====== RECORDS SUPPLIED
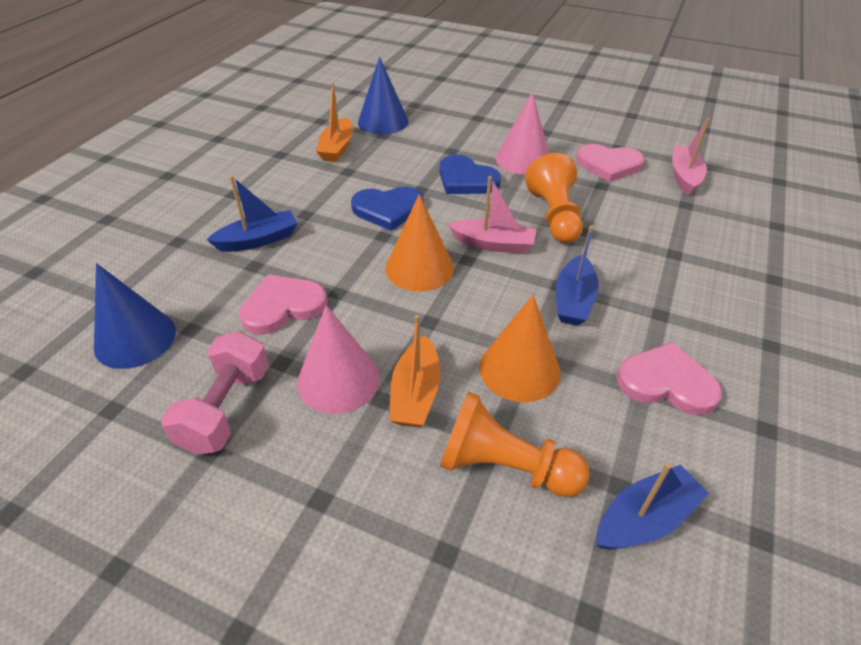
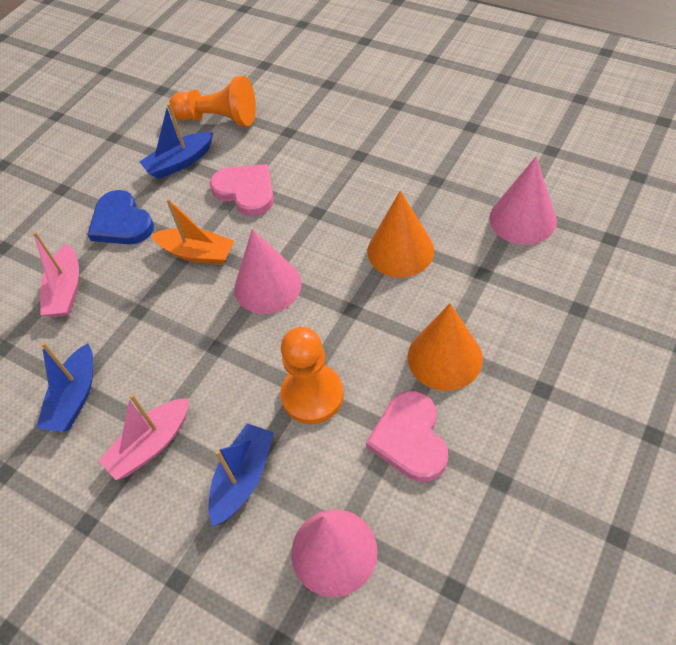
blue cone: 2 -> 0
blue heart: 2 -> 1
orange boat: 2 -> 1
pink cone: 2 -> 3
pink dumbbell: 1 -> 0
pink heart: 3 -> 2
============
====== RECORDS SUPPLIED
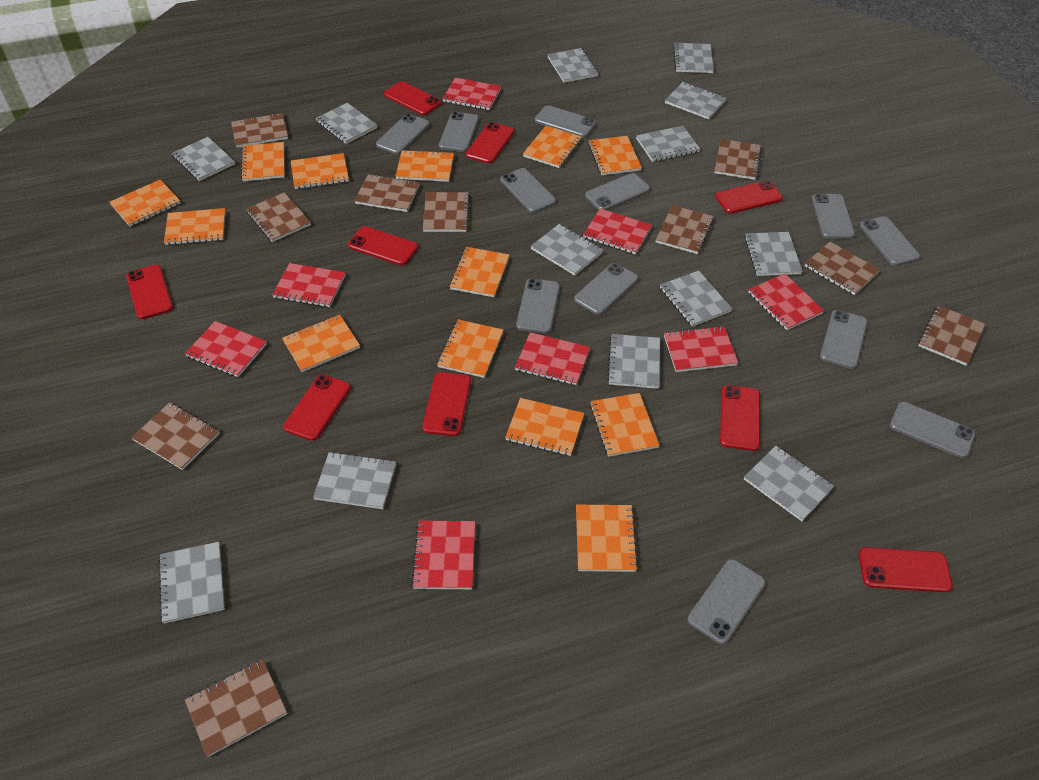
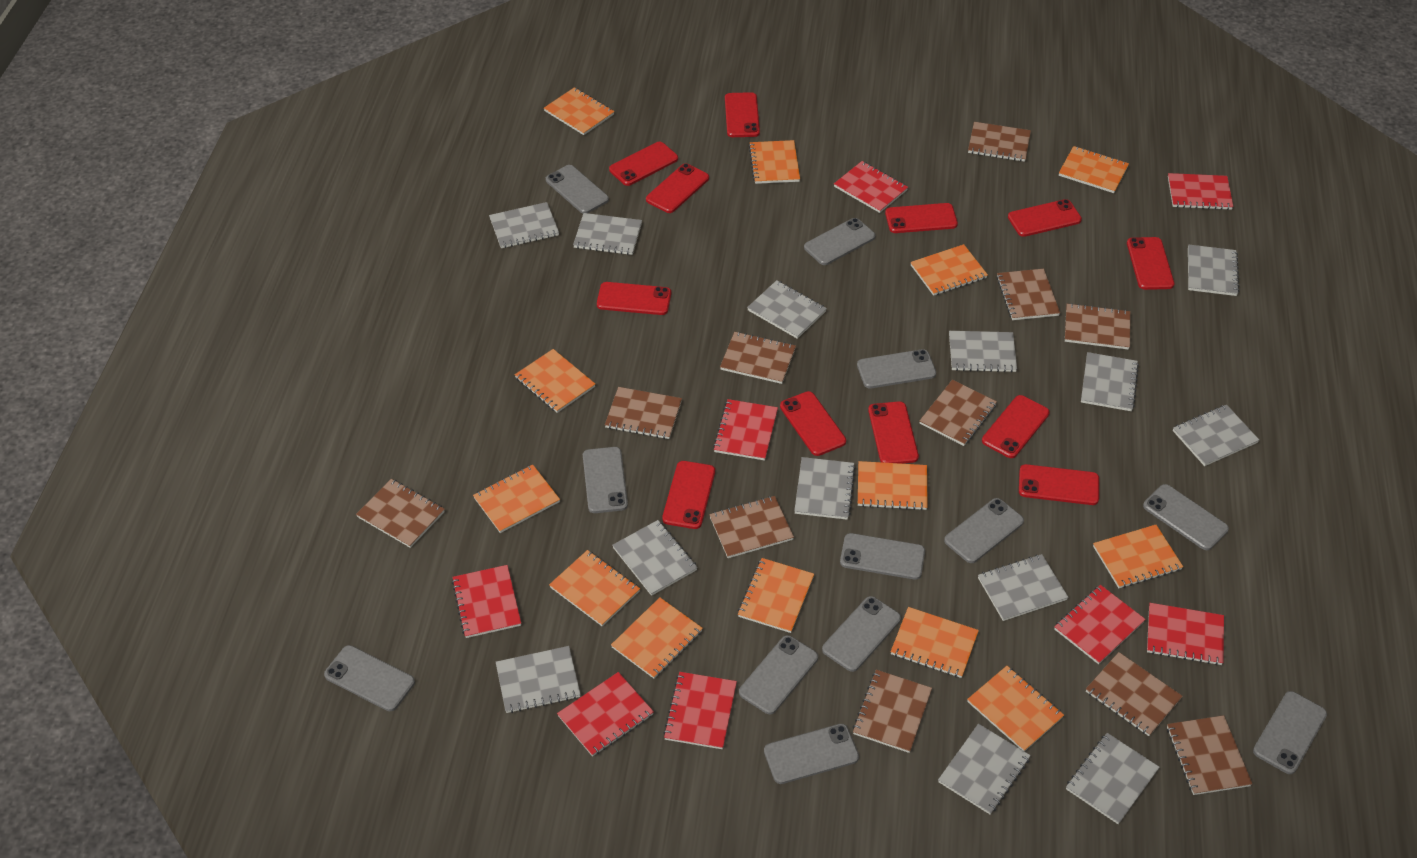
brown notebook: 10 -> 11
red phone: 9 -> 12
============
====== RECORDS SUPPLIED
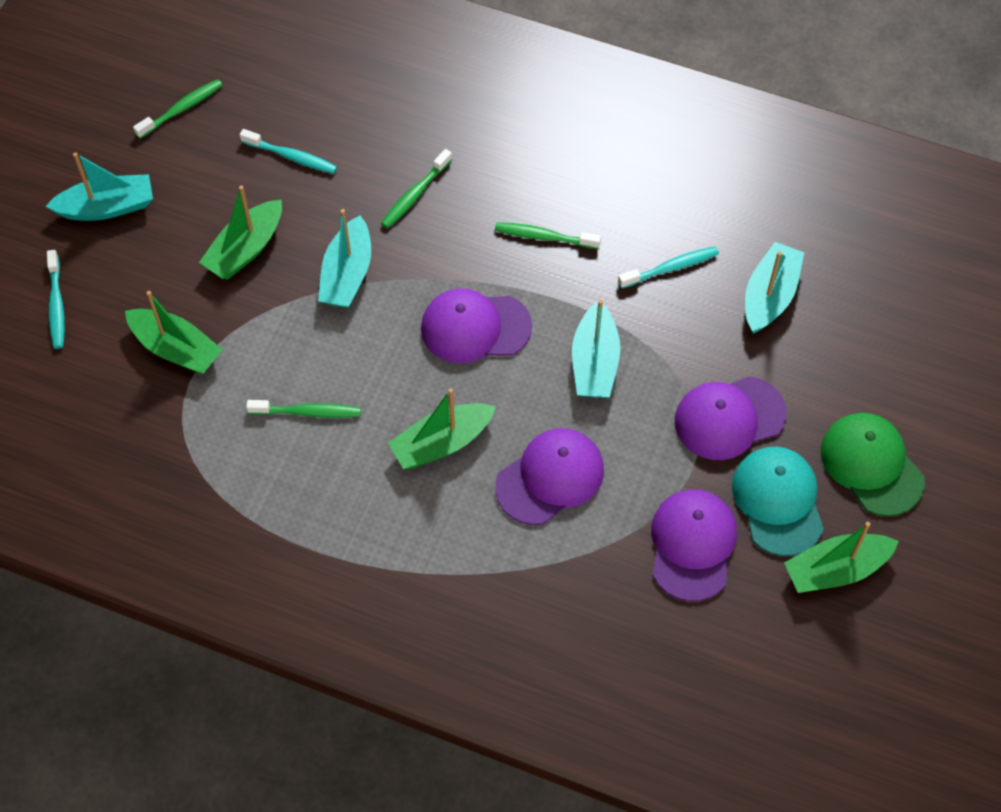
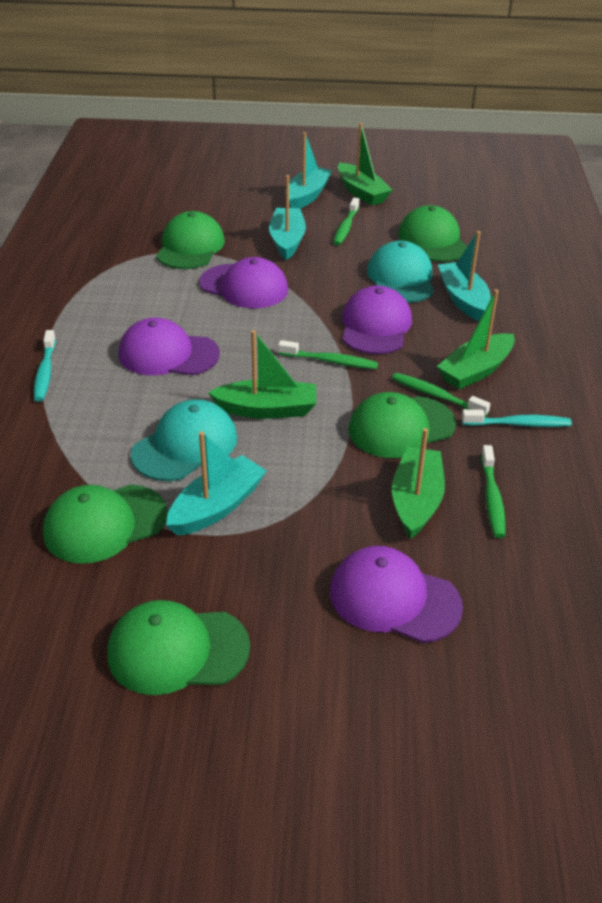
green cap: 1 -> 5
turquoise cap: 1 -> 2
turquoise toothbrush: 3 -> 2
============
Please output exactly the lines between the one holding "blue cone: 2 -> 0" and the one holding "pink heart: 3 -> 2" in the records above, inclusive, and nothing more.

blue cone: 2 -> 0
blue heart: 2 -> 1
orange boat: 2 -> 1
pink cone: 2 -> 3
pink dumbbell: 1 -> 0
pink heart: 3 -> 2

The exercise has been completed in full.